_DIRECTIVE_.
List every line from the entries below that contains the string "kern", copying each one in full.

_DATASET RECORDS_.

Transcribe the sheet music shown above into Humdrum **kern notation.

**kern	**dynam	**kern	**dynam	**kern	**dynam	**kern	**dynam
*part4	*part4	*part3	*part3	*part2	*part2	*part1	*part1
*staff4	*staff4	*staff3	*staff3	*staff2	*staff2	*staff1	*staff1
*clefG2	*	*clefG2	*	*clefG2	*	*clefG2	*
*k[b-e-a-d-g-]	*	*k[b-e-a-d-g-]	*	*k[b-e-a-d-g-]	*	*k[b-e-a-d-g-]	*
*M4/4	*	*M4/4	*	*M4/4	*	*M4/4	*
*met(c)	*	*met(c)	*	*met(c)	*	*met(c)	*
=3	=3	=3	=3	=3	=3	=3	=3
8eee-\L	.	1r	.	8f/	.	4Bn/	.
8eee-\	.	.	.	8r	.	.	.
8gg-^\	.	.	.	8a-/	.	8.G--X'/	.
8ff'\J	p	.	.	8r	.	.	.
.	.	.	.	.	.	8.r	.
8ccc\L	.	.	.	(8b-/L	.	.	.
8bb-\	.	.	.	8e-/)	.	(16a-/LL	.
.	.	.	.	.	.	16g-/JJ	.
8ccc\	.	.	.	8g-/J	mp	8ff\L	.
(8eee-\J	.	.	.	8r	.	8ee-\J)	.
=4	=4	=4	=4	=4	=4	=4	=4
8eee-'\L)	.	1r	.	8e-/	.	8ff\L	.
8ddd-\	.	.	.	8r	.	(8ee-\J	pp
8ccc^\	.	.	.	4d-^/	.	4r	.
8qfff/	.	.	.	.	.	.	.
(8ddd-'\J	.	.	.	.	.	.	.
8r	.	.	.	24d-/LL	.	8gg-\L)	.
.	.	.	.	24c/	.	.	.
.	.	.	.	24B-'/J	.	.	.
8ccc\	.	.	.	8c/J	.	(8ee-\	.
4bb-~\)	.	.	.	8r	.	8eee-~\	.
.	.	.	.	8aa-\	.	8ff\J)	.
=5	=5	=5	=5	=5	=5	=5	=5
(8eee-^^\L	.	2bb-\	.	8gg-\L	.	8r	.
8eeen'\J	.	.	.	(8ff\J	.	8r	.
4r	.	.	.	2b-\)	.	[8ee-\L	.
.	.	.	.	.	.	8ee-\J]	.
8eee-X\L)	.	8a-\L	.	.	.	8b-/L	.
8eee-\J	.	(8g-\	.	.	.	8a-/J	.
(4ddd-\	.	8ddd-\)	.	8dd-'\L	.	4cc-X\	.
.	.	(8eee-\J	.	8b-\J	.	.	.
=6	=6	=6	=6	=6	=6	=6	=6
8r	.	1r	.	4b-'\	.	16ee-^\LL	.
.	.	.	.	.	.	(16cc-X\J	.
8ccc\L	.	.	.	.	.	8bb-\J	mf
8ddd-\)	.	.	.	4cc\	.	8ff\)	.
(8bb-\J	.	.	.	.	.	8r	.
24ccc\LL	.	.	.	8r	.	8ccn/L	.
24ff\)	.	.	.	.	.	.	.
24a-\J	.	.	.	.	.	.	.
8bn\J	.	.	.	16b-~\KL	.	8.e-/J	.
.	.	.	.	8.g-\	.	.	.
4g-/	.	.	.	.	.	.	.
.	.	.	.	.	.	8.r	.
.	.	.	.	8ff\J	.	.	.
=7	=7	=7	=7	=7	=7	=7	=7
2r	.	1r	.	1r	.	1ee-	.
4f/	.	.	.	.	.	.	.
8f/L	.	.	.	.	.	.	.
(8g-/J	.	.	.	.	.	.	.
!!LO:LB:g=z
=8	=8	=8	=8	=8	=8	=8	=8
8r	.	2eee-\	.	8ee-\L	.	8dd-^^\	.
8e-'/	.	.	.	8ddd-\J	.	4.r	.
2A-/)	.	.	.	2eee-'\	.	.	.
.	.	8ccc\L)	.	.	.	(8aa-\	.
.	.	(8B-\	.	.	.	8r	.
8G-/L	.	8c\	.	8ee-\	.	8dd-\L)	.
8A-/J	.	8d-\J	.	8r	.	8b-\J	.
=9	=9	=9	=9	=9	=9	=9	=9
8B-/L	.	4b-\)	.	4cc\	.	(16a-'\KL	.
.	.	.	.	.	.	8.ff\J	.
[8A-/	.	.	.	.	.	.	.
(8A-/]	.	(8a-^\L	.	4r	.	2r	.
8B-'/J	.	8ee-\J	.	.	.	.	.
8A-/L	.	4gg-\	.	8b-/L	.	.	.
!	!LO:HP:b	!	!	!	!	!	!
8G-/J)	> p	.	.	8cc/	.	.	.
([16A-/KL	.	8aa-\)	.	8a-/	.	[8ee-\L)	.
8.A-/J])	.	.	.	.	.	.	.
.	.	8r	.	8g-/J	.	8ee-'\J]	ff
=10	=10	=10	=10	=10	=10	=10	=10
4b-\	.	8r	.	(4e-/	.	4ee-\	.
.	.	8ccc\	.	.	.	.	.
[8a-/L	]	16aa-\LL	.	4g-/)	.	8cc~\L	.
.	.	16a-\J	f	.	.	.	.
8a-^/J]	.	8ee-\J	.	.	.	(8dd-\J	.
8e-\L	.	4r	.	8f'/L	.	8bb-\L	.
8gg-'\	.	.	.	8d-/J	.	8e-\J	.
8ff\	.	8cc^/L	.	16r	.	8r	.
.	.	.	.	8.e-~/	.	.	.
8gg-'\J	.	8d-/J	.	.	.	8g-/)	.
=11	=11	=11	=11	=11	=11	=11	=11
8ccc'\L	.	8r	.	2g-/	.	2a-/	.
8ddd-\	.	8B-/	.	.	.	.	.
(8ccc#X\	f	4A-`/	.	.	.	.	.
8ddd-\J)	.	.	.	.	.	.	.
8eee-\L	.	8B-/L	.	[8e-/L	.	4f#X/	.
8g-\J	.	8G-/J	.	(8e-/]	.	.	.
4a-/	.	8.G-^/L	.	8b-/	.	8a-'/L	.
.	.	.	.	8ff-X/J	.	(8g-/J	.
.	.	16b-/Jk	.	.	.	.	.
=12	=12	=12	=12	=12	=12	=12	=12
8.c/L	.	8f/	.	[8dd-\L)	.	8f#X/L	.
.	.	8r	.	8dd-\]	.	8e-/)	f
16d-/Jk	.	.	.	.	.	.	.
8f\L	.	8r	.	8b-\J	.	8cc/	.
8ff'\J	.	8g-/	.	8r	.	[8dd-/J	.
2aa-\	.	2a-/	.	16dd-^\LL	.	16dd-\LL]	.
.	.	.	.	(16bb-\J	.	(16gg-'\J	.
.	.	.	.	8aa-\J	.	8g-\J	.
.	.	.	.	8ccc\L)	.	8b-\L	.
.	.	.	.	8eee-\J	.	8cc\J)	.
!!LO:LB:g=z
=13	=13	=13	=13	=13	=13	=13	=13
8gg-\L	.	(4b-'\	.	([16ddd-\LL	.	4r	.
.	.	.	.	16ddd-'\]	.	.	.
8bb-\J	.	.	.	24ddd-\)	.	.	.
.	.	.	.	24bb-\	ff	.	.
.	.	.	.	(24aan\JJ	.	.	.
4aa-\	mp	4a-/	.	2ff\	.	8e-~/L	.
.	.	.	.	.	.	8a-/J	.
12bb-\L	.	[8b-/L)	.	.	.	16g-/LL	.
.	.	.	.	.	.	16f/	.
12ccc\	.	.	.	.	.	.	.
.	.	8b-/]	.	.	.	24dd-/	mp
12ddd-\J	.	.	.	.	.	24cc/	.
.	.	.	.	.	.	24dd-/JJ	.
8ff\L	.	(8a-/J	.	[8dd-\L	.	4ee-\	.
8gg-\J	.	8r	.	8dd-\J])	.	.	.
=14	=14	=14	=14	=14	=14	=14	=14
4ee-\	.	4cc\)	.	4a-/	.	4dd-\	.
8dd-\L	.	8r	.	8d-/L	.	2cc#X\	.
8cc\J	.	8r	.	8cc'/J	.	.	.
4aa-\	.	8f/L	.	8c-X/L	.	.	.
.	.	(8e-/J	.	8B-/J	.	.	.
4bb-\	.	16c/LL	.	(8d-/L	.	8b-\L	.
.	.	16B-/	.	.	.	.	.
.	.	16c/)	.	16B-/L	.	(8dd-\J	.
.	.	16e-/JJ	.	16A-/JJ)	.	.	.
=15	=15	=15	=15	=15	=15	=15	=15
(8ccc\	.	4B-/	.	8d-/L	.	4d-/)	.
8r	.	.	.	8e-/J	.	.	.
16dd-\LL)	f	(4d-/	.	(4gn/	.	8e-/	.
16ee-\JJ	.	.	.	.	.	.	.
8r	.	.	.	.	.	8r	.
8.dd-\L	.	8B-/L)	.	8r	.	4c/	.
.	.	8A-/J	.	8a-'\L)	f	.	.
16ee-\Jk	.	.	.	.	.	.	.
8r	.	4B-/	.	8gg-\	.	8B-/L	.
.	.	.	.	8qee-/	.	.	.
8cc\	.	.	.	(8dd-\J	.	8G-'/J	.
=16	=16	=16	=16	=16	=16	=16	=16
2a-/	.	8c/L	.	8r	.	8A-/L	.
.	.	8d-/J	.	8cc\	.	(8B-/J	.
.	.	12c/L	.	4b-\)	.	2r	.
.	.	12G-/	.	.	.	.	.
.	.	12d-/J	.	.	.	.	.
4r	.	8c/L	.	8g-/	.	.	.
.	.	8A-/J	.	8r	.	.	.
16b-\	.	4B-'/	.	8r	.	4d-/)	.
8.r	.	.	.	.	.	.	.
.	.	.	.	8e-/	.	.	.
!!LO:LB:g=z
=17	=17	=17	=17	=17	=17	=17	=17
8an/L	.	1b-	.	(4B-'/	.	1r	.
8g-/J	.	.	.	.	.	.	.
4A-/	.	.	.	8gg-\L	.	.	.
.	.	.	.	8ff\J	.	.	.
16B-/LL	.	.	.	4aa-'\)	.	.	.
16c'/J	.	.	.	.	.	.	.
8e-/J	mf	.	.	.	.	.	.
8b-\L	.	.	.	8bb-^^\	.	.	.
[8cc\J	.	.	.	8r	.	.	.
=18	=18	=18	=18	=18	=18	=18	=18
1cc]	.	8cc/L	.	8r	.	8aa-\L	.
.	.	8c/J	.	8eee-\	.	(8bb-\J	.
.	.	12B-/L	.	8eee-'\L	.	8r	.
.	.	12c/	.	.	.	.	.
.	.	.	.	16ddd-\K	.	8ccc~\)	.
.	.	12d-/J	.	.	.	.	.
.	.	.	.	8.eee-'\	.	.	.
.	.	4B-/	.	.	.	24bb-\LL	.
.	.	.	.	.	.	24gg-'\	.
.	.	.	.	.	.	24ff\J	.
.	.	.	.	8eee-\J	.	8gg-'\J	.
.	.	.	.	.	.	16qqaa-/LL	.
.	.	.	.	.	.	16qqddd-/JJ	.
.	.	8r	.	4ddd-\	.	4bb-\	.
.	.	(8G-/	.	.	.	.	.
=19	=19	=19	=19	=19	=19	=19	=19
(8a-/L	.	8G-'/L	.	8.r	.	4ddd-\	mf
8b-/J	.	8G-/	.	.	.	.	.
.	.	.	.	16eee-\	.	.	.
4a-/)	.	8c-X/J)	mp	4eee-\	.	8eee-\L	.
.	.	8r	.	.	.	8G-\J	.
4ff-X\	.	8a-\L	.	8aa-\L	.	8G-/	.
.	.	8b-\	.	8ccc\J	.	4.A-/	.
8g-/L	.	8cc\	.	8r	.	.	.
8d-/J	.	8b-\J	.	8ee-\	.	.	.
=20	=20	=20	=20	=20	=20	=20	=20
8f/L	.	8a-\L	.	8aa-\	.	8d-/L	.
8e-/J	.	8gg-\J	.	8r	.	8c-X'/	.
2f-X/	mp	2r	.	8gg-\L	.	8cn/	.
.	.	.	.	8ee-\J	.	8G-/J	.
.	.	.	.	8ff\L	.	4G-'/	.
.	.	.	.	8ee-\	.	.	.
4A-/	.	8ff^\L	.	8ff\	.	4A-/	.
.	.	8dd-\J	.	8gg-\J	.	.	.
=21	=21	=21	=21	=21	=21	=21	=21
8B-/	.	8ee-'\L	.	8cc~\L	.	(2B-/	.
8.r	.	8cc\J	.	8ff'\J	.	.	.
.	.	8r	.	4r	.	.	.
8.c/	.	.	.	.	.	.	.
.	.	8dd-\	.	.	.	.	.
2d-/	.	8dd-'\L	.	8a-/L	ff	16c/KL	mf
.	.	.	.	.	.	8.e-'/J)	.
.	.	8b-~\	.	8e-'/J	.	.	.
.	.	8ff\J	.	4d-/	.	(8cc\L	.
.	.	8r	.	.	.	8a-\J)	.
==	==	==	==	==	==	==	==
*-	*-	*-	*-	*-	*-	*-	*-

_TASK RESULT_.
Transcribe the sheet music shown above into Humdrum **kern notation.
**kern	**dynam	**kern	**dynam	**kern	**dynam	**kern	**dynam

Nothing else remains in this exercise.